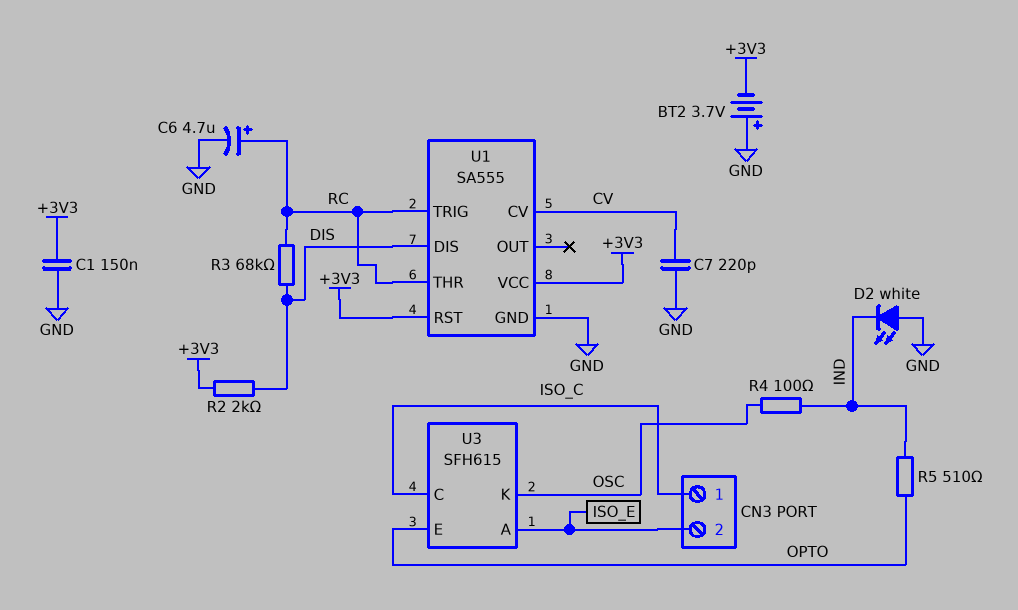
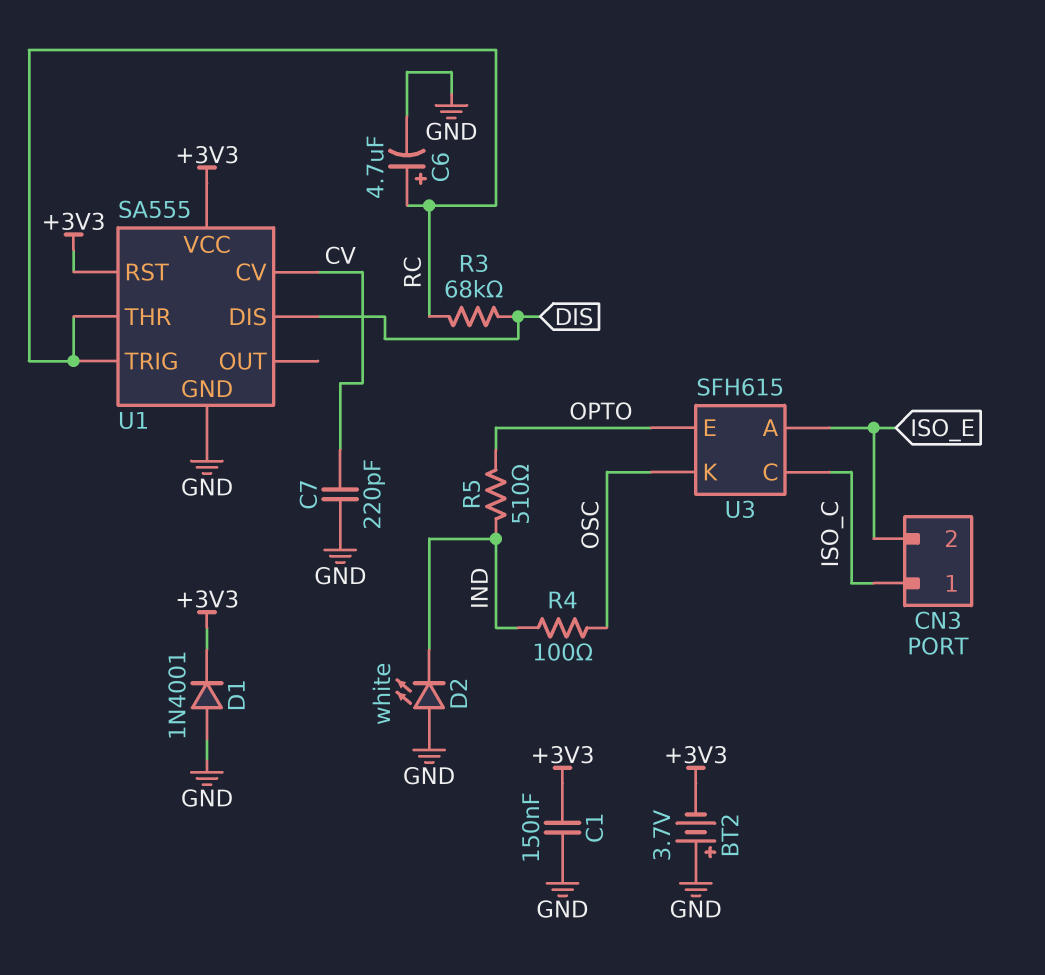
D1: none -> diode 1N4001 (A GND, K +3V3)
R2: 2k (+3V3, DIS) -> none

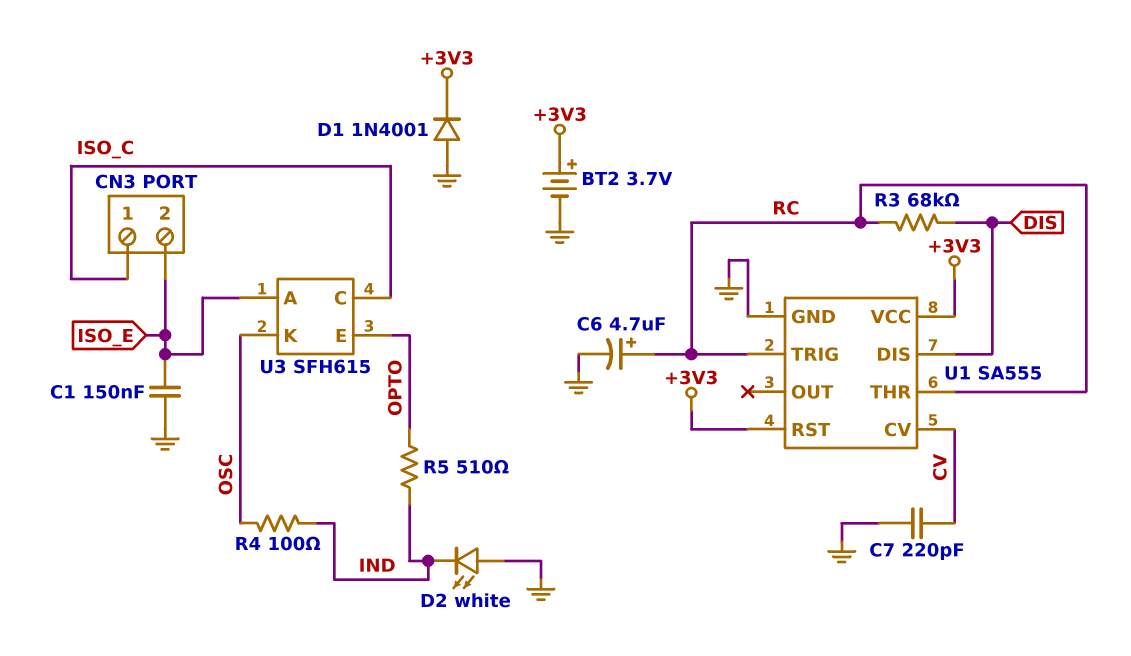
BT2: 3.7V (plus GND, minus +3V3) -> 3.7V (plus +3V3, minus GND)
C1: 150nF (+3V3, GND) -> 150nF (GND, ISO_E)

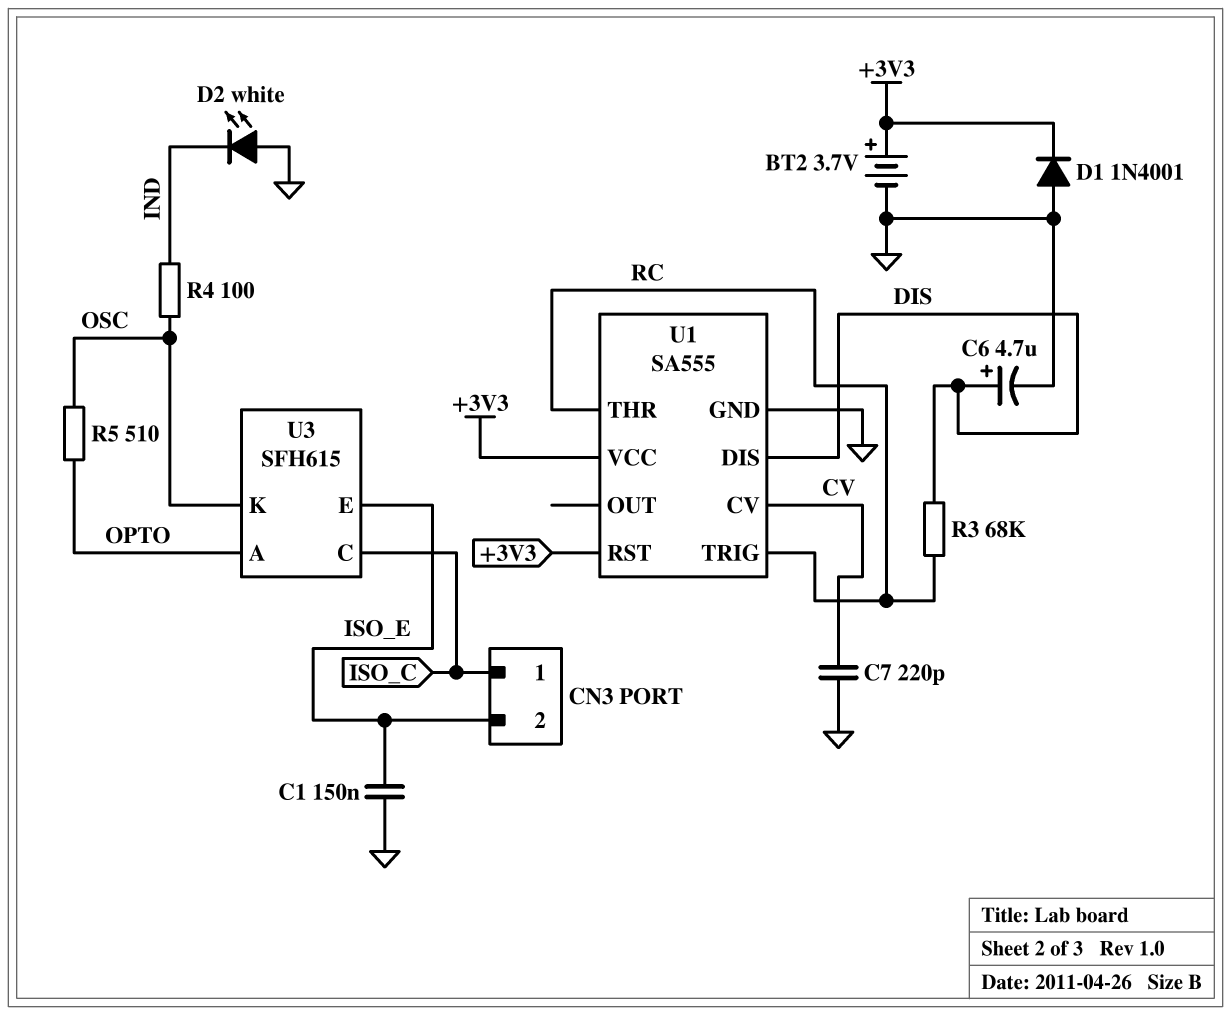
C6: 4.7uF (plus RC, minus GND) -> 4.7uF (plus DIS, minus GND)
R5: 510 (IND, OPTO) -> 510 (OPTO, OSC)
U3 pin A: ISO_E -> OPTO
U3 pin E: OPTO -> ISO_E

========

→ **Work item**: Extract, character for character, every line from the one that holds "BT2: 3.7V (plus" through the end of the entries above. Include both boundary lines and no pictures.

→ **Task response**:
BT2: 3.7V (plus GND, minus +3V3) -> 3.7V (plus +3V3, minus GND)
C1: 150nF (+3V3, GND) -> 150nF (GND, ISO_E)

C6: 4.7uF (plus RC, minus GND) -> 4.7uF (plus DIS, minus GND)
R5: 510 (IND, OPTO) -> 510 (OPTO, OSC)
U3 pin A: ISO_E -> OPTO
U3 pin E: OPTO -> ISO_E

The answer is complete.